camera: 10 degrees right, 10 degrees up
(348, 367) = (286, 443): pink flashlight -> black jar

####################

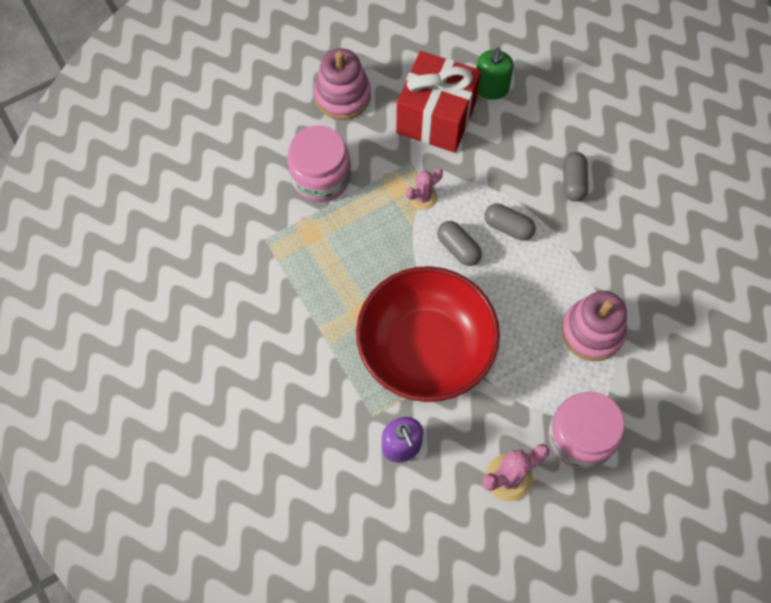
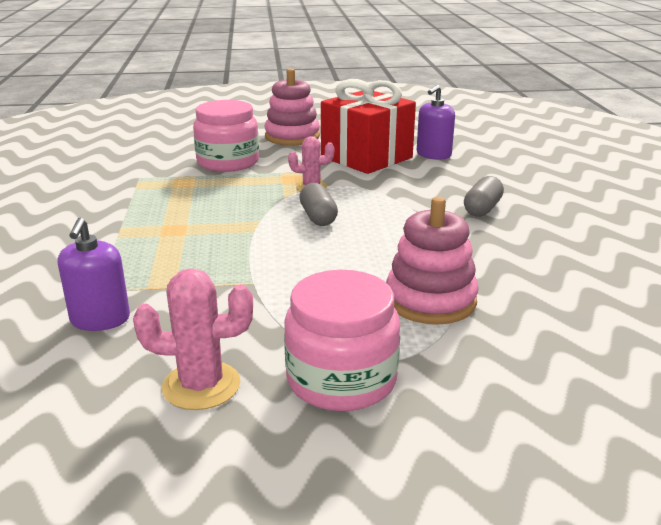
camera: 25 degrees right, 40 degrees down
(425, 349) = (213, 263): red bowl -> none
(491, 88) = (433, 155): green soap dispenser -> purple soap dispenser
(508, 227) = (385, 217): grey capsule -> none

####################

» **WHAT YOU SHOULD DO**
Lines to set down from above: the line with "camera: 25 degrees right, 40 degrees down", the line with "(508, 227) = (385, 217): grey capsule -> none", and every line between, each exactly as written.

» **WRITTEN ANSWER**
camera: 25 degrees right, 40 degrees down
(425, 349) = (213, 263): red bowl -> none
(491, 88) = (433, 155): green soap dispenser -> purple soap dispenser
(508, 227) = (385, 217): grey capsule -> none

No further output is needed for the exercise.